RECORD EXTRACTS:
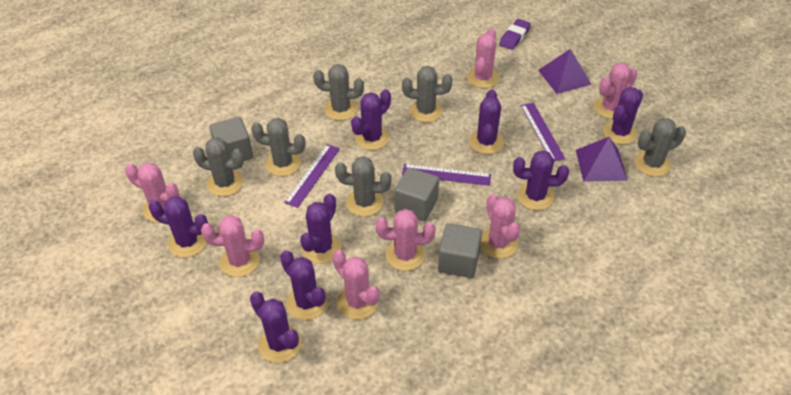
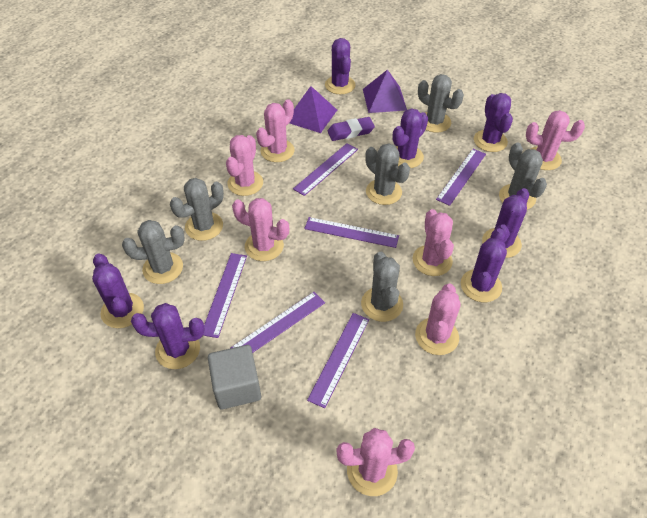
grey cube: 3 -> 1
purple cactus: 8 -> 7
purple ruler: 3 -> 6

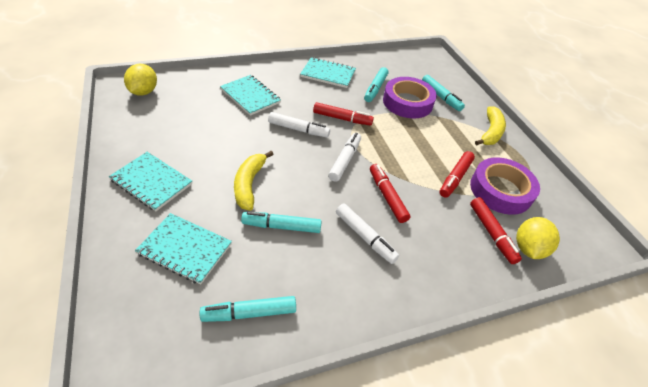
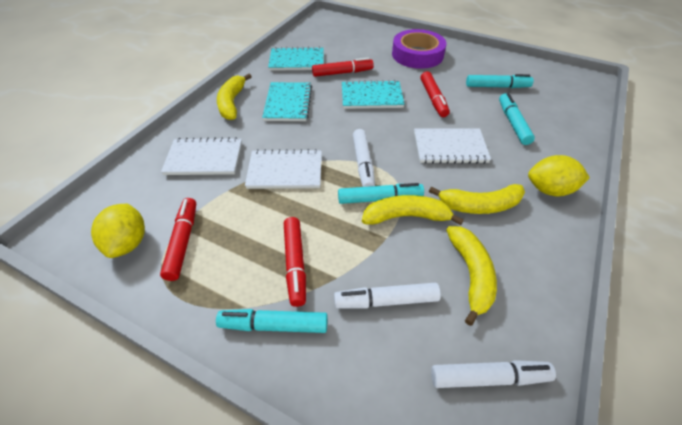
purple tape: 2 -> 1
turquoise notebook: 4 -> 3
white notebook: 0 -> 3
yellow banana: 2 -> 4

EXERCISE:
Copy, exactly as written, the lines above, beginning with the one that contains "purple tape: 2 -> 1" and ending with the last.

FINAL ANSWER:
purple tape: 2 -> 1
turquoise notebook: 4 -> 3
white notebook: 0 -> 3
yellow banana: 2 -> 4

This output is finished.